Exercise requirements: Write out only the opening lines of the entries, through the line with "IMU1 pin INT: D2 -> D5".

Start of Entries provided

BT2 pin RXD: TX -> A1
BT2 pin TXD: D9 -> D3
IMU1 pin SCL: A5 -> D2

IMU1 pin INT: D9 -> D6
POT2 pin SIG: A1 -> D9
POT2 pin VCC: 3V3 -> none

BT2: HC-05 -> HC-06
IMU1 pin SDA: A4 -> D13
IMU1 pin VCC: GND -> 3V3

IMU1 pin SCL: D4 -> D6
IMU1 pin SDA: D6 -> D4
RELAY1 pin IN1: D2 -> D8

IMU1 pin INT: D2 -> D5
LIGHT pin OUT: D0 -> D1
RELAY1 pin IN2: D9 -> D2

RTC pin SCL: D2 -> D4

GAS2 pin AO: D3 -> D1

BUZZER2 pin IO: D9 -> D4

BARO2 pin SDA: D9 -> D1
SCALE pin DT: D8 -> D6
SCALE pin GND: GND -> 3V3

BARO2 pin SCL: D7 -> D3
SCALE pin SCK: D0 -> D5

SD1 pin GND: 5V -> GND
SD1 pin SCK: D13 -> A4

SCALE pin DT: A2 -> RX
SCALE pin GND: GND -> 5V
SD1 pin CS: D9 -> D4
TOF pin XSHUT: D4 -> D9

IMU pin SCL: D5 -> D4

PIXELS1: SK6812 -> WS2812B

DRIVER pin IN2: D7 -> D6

End of Entries provided

Exercise response:
BT2 pin RXD: TX -> A1
BT2 pin TXD: D9 -> D3
IMU1 pin SCL: A5 -> D2

IMU1 pin INT: D9 -> D6
POT2 pin SIG: A1 -> D9
POT2 pin VCC: 3V3 -> none

BT2: HC-05 -> HC-06
IMU1 pin SDA: A4 -> D13
IMU1 pin VCC: GND -> 3V3

IMU1 pin SCL: D4 -> D6
IMU1 pin SDA: D6 -> D4
RELAY1 pin IN1: D2 -> D8

IMU1 pin INT: D2 -> D5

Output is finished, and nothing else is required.